─── AVAILABLE DATA ───

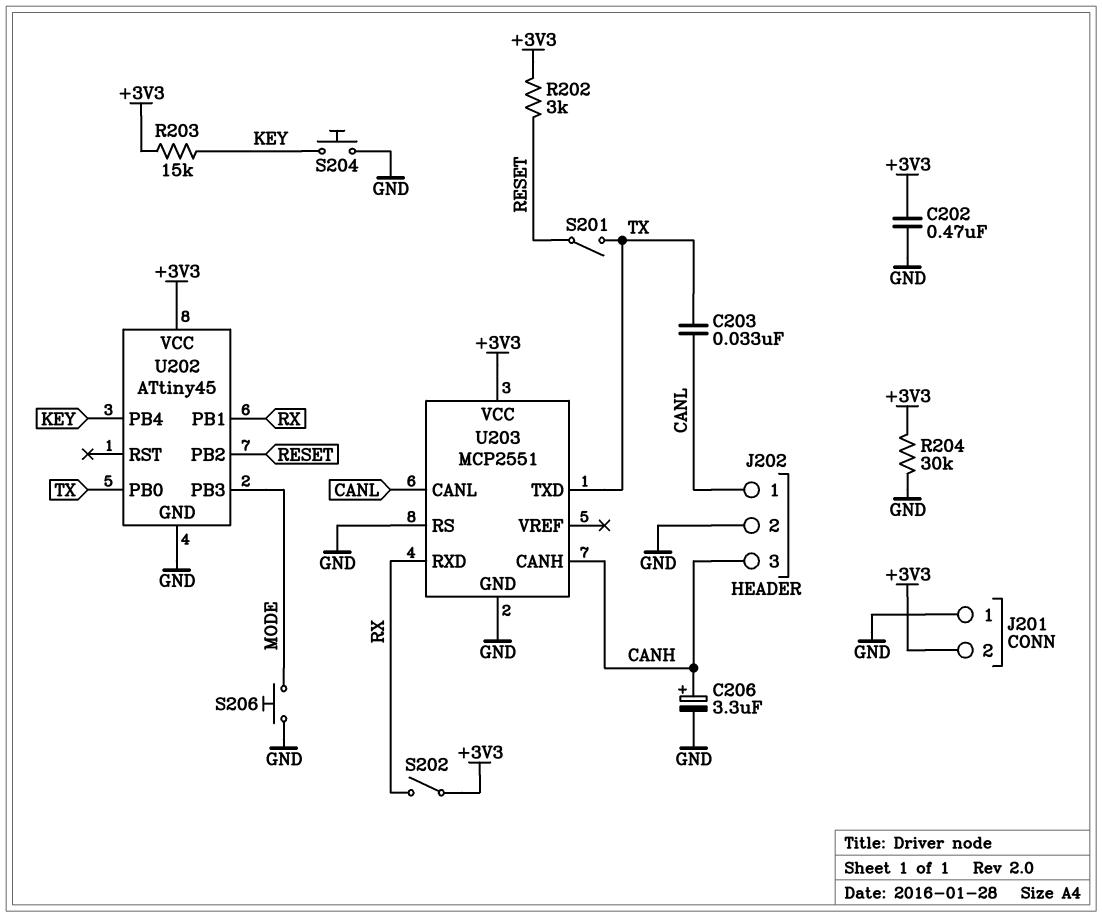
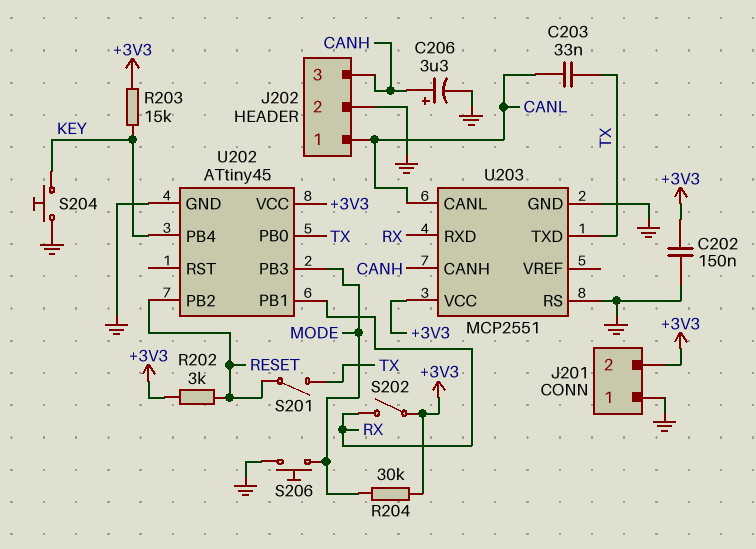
C202: 470nF (+3V3, GND) -> 150nF (+3V3, GND)
R204: 30k (+3V3, GND) -> 30k (+3V3, MODE)

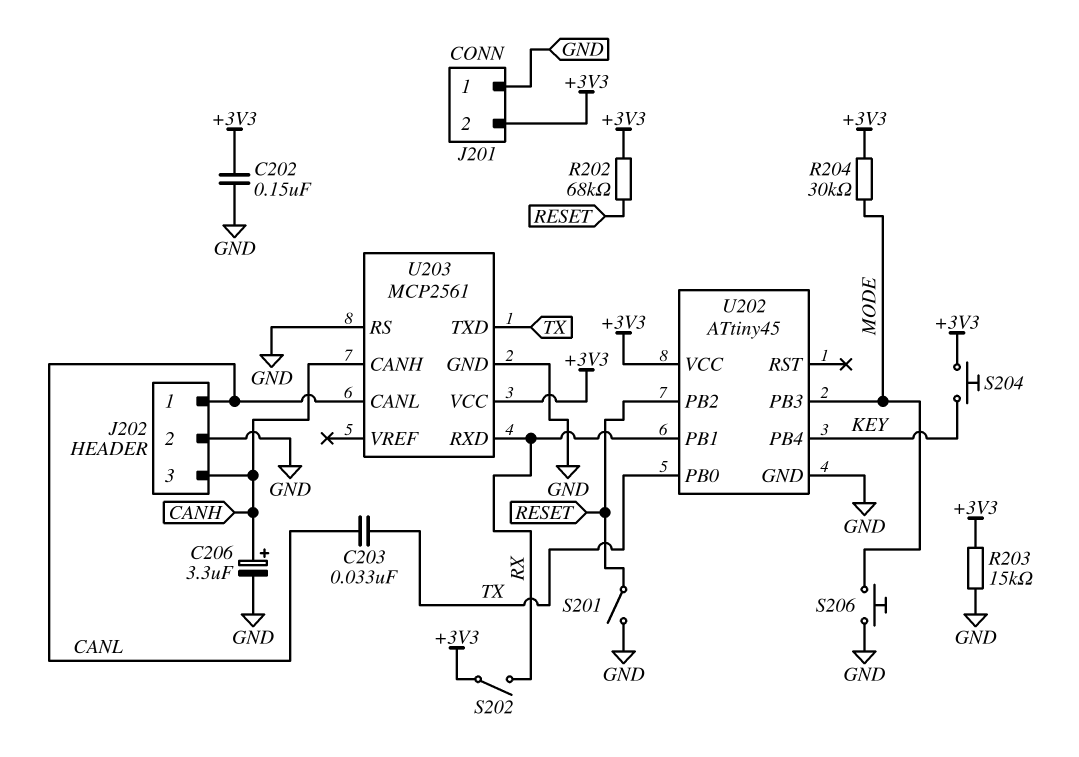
R202: 3k (+3V3, RESET) -> 68k (+3V3, RESET)
R203: 15k (+3V3, KEY) -> 15k (+3V3, GND)
S201: switch (RESET, TX) -> switch (GND, RESET)
S204: button (GND, KEY) -> button (+3V3, KEY)
U203: MCP2551 -> MCP2561

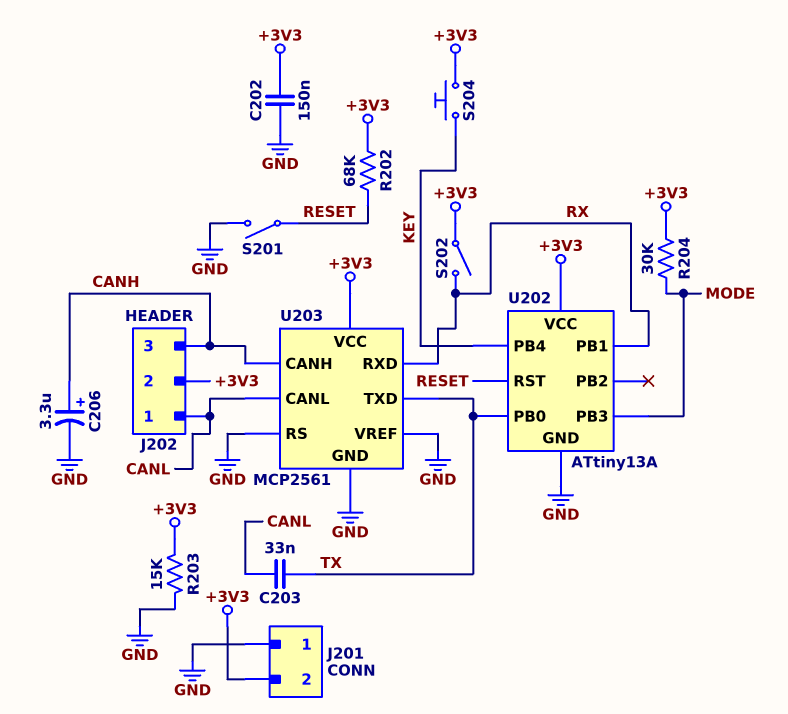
J202 pin 2: GND -> +3V3
S206: button (GND, MODE) -> none
U202: ATtiny45 -> ATtiny13A
U202 pin PB2: RESET -> none
U202 pin RST: none -> RESET
U203 pin VREF: none -> GND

───

**WHAT THIS TASK INVOLVES**: Restate word for word the lines from the one with "R204: 30k (+3V3, GND) -> 30k (+3V3, MODE)" to the end of the material, both included. Do not include the pictures.

**OUTPUT FOR THIS EXERCISE**:
R204: 30k (+3V3, GND) -> 30k (+3V3, MODE)

R202: 3k (+3V3, RESET) -> 68k (+3V3, RESET)
R203: 15k (+3V3, KEY) -> 15k (+3V3, GND)
S201: switch (RESET, TX) -> switch (GND, RESET)
S204: button (GND, KEY) -> button (+3V3, KEY)
U203: MCP2551 -> MCP2561

J202 pin 2: GND -> +3V3
S206: button (GND, MODE) -> none
U202: ATtiny45 -> ATtiny13A
U202 pin PB2: RESET -> none
U202 pin RST: none -> RESET
U203 pin VREF: none -> GND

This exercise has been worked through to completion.